WHAT YOU NEED TO DO: Scan the entries below and extract each line with the word "round" in it.

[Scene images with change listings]
=== Section Start ===
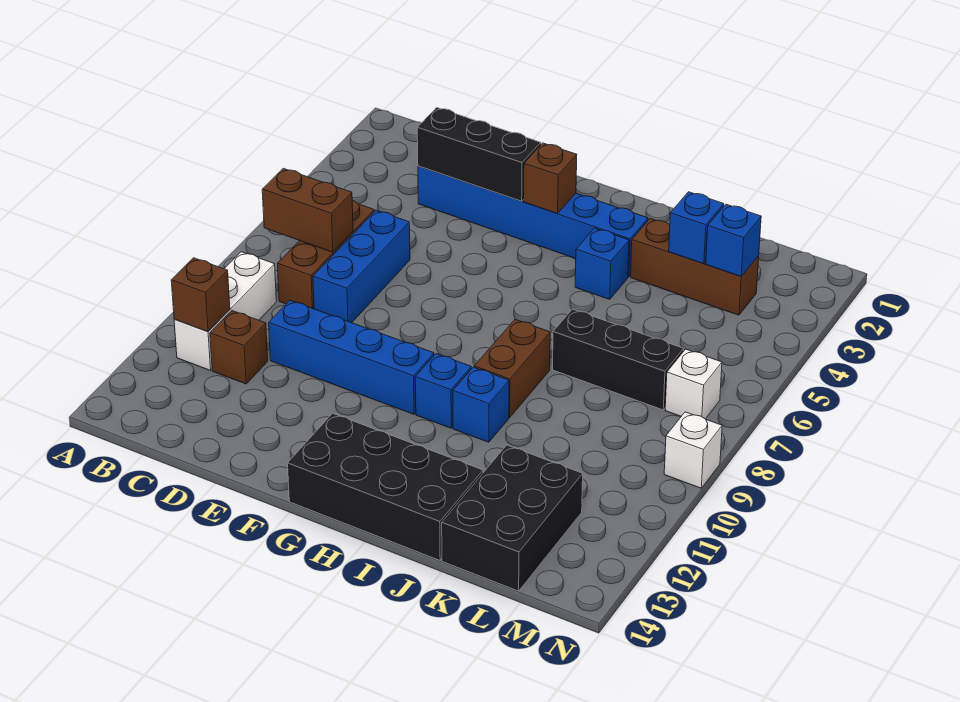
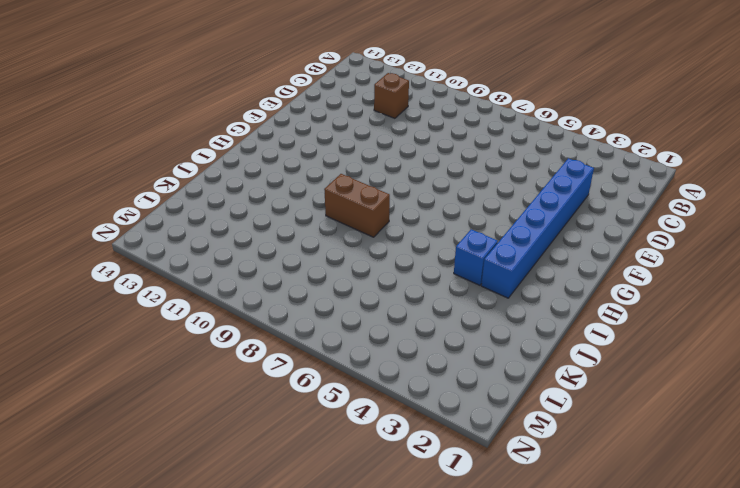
none -> white brick B9:B11 level 1
none -> brown brick C6:C8 level 1
none -> blue brick D6:D8 level 1

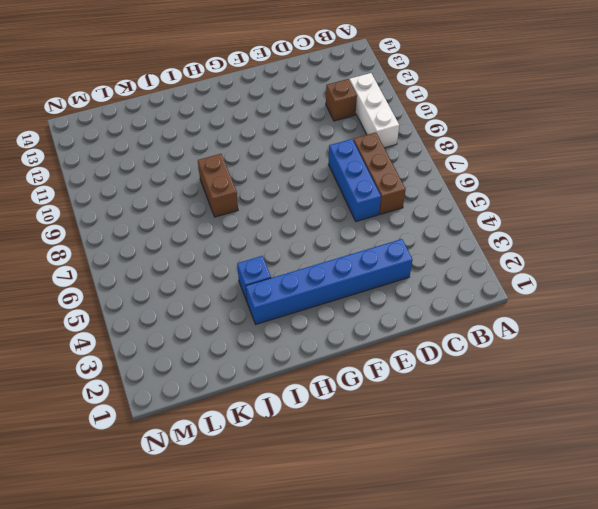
none -> blue brick D10:G10 level 1
none -> black brick G13:J14 level 1
none -> blue brick H10 level 1

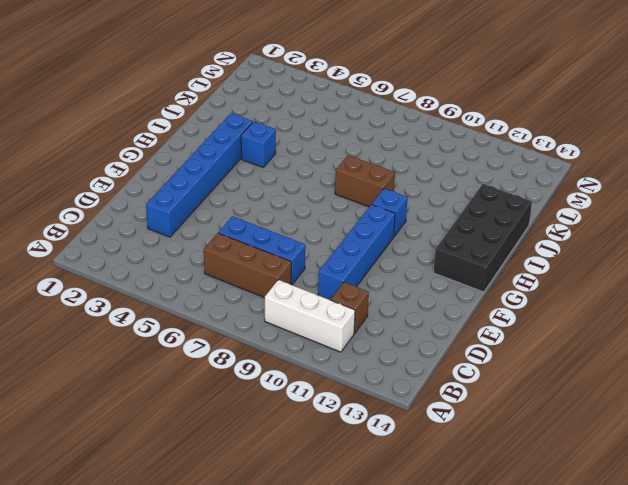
none -> blue brick I10 level 1
none -> brown brick J3:L3 level 1
none -> black brick J7:L7 level 1

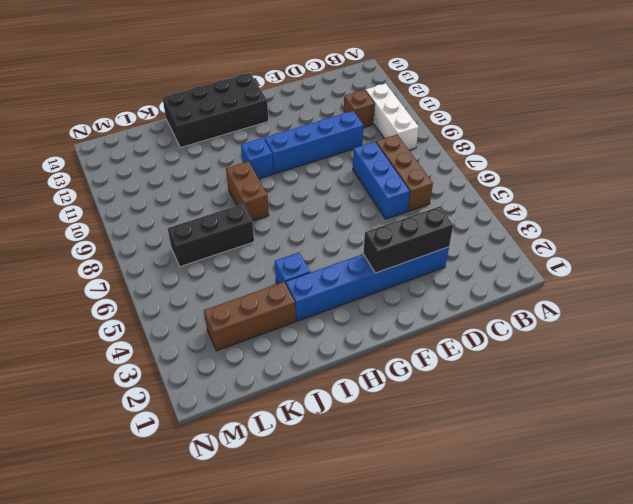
none -> blue brick I10 level 1
none -> black brick K12:L14 level 1
none -> white brick M7 level 1

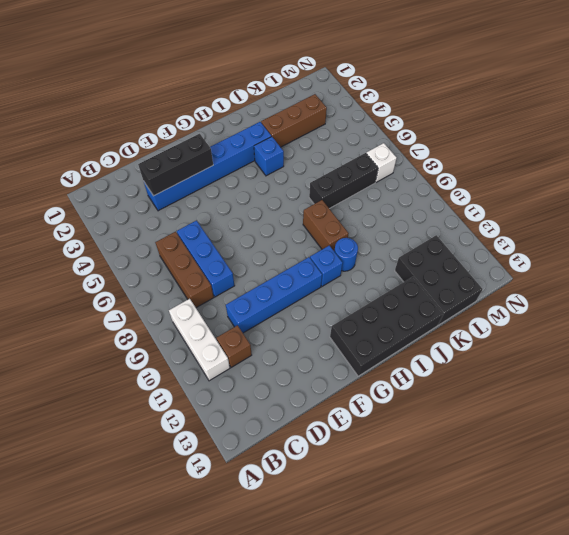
blue round brick I10 level 1 -> blue brick I10 level 1
none -> white brick N9 level 1
none -> brown brick B7:C7 level 2
none -> brown brick B11 level 2

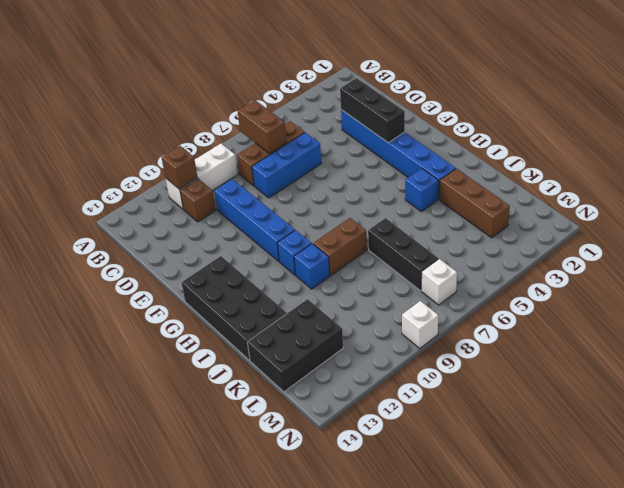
none -> brown brick G3 level 2
none -> blue brick K3 level 2
none -> blue brick L3 level 2

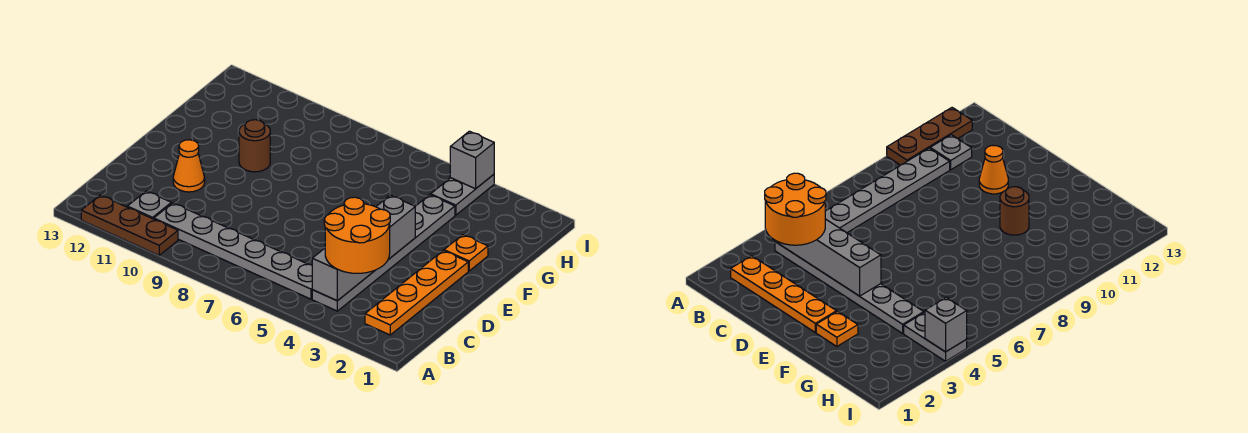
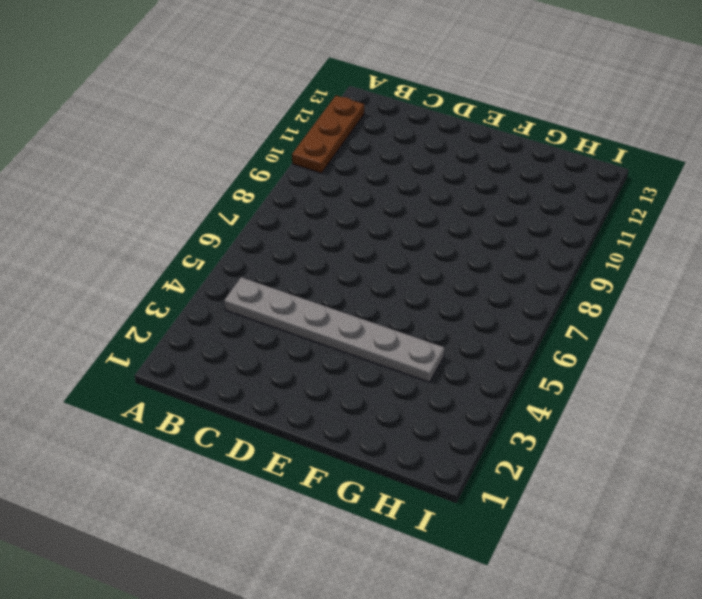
none -> orange plate B2:E2 level 1
none -> grey plate B5:B10 level 1
none -> grey plate B11 level 1

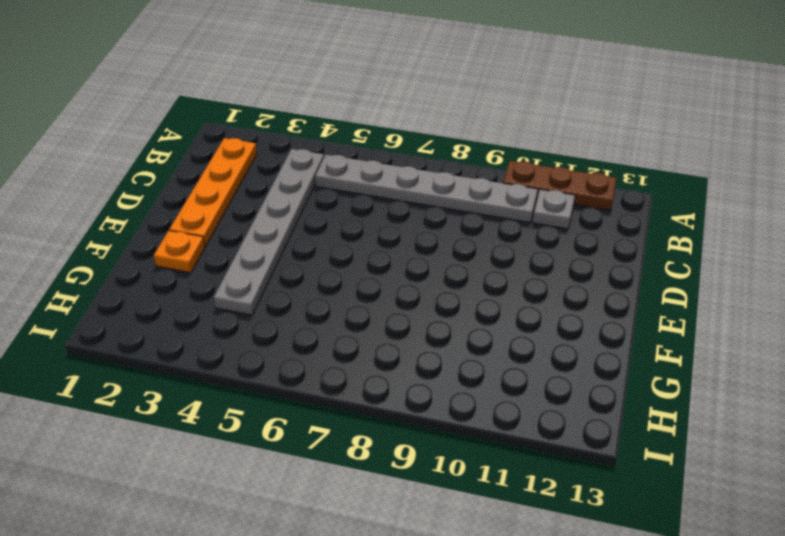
none -> orange cone D11 level 1
none -> brown round brick F10 level 1
none -> grey plate H4:I4 level 1

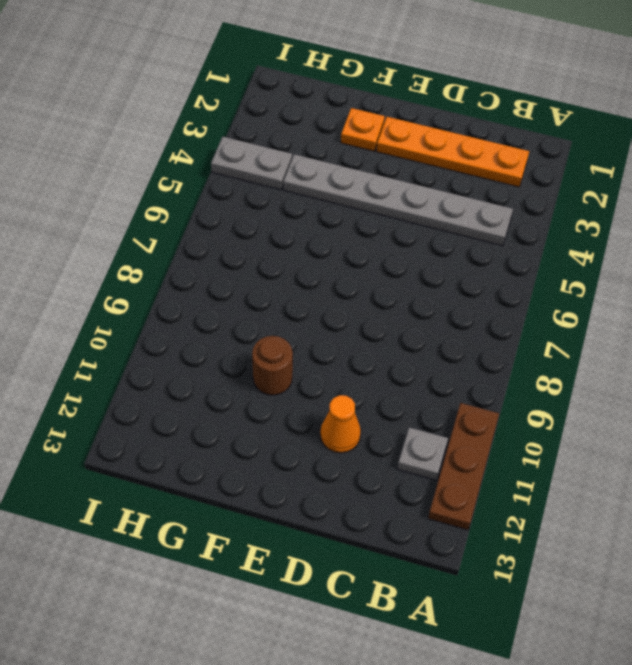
none -> grey plate B5:B10 level 1
none -> grey brick B4:E4 level 2
none -> grey brick I4 level 2

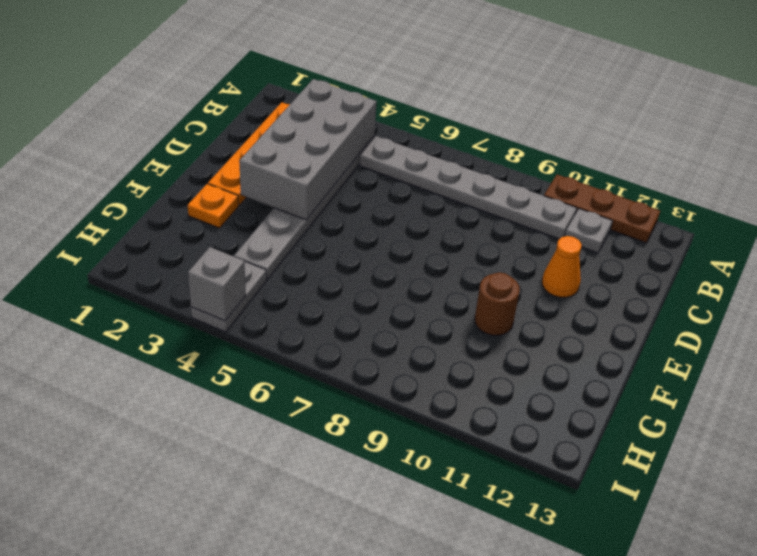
grey brick B3:E4 level 2 -> grey brick B4:E4 level 2
none -> orange round brick B3:C4 level 3

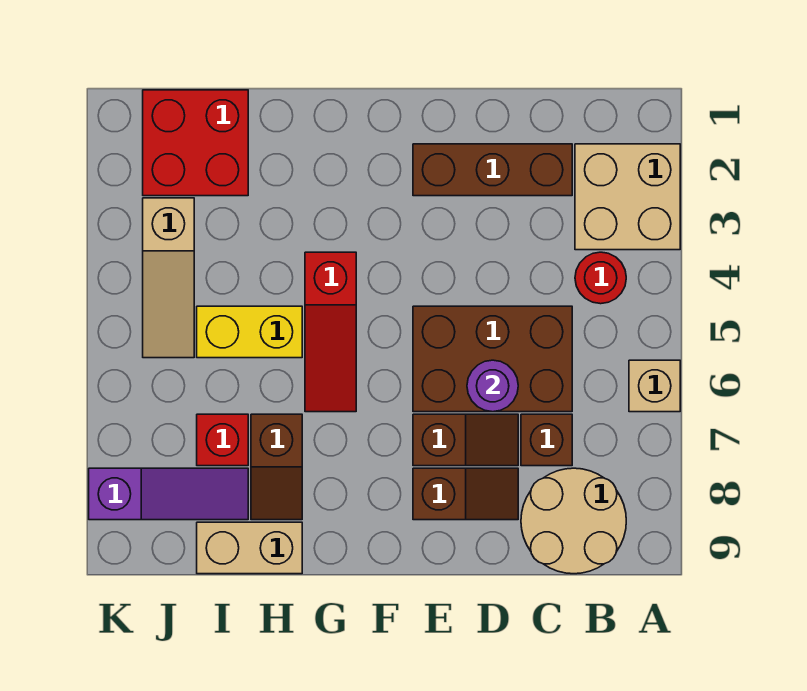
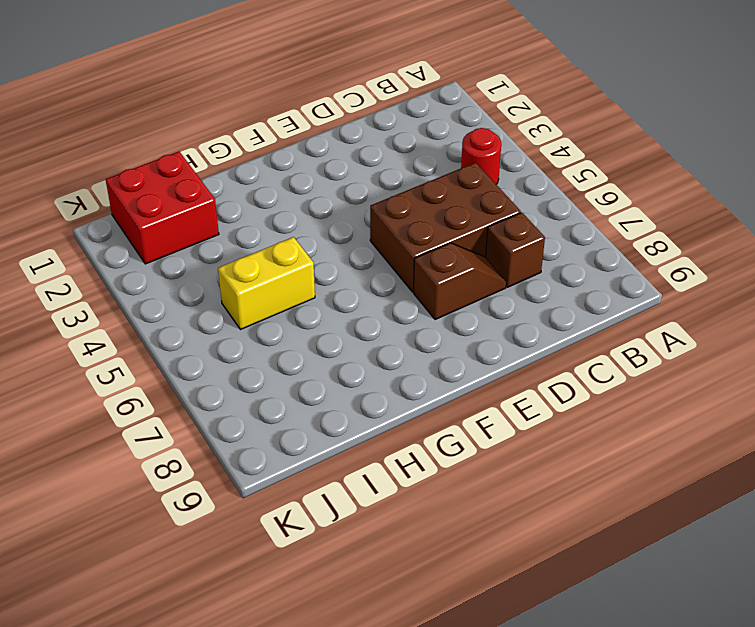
none -> tan brick A2:B3 level 1
none -> tan brick A6 level 1
none -> tan round brick B8:C9 level 1

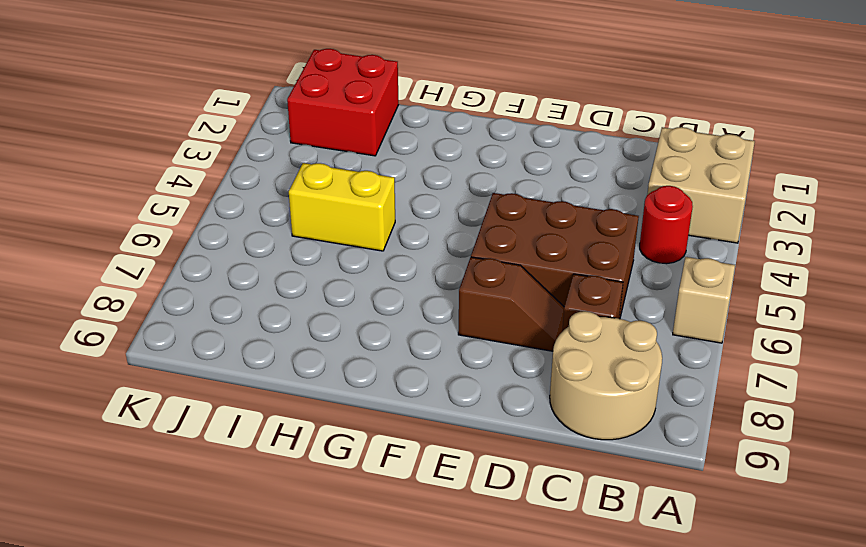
none -> brown brick C2:E2 level 1
none -> brown slope D8:E8 level 1 top E
none -> red slope G4:G6 level 1 top 4

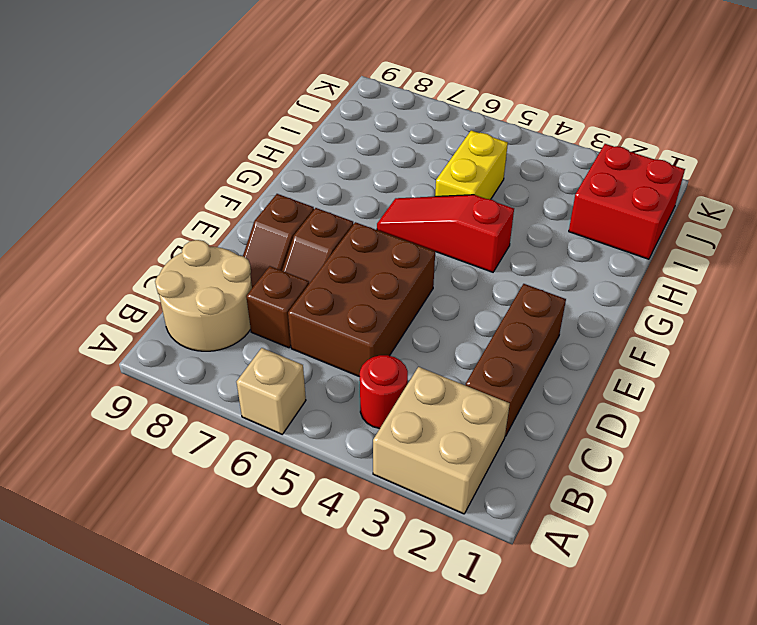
none -> brown slope H7:H8 level 1 top 7
none -> tan brick H9:I9 level 1
none -> red brick I7 level 1

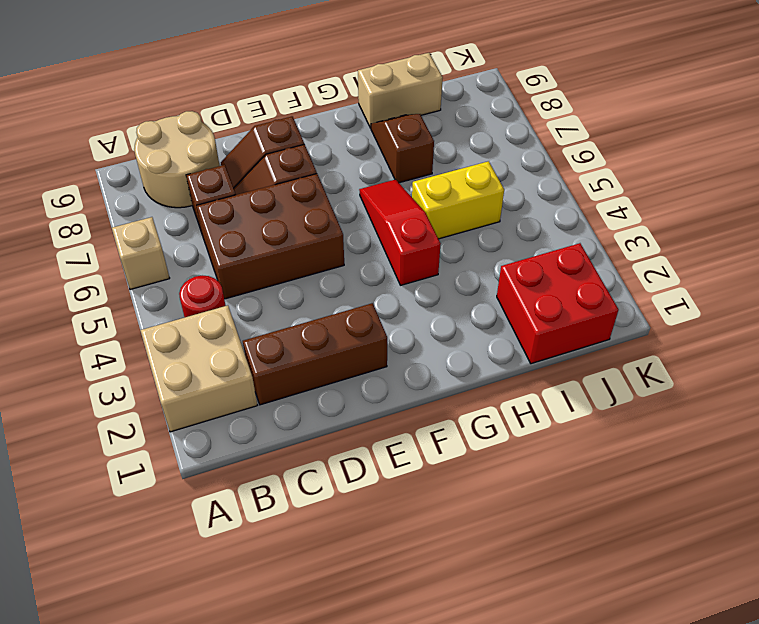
none -> red brick I7 level 1
none -> purple slope I8:K8 level 1 top K
none -> tan slope J3:J5 level 1 top 3

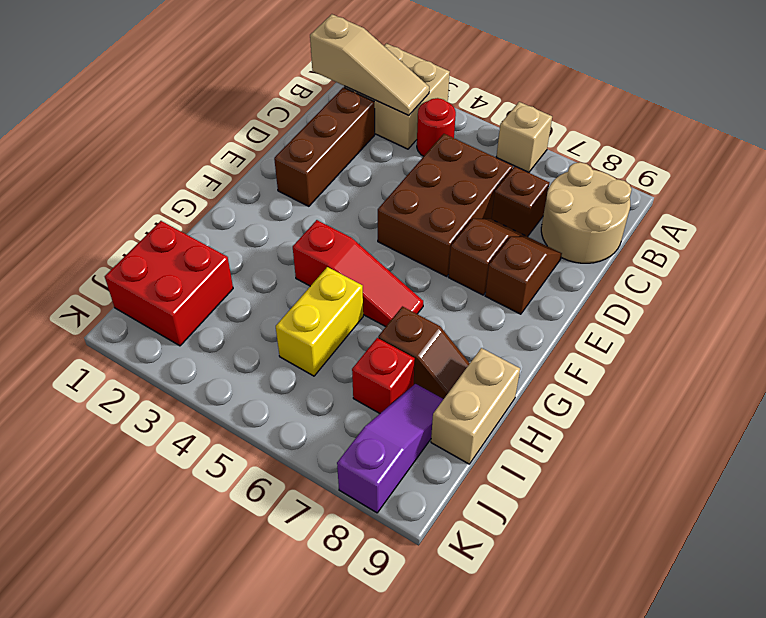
tan slope B1:B3 level 2 top 1 -> tan slope J3:J5 level 1 top 3
none -> purple round brick D6 level 2

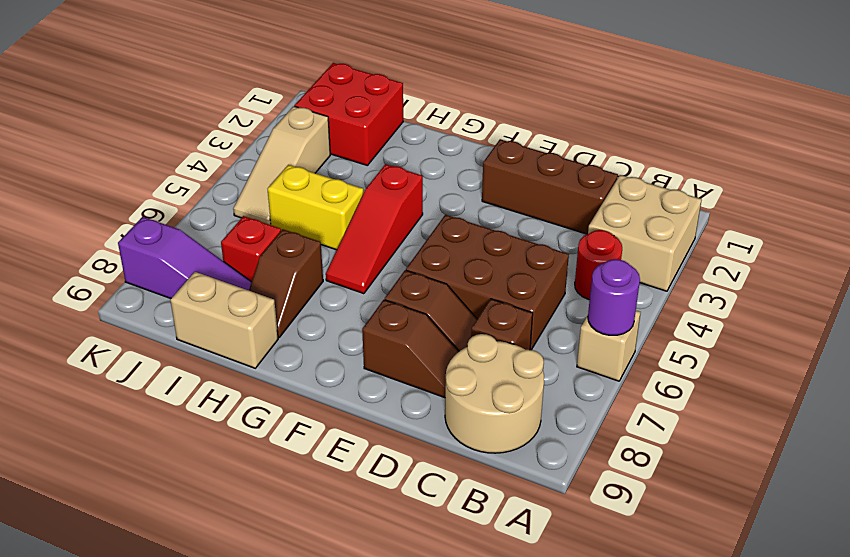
purple round brick A6 level 2 -> purple round brick D6 level 2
=== Section End ===
OUTPUT OF THE TASK:
blue round brick I10 level 1 -> blue brick I10 level 1
none -> brown round brick F10 level 1
none -> orange round brick B3:C4 level 3
none -> tan round brick B8:C9 level 1
none -> purple round brick D6 level 2
purple round brick A6 level 2 -> purple round brick D6 level 2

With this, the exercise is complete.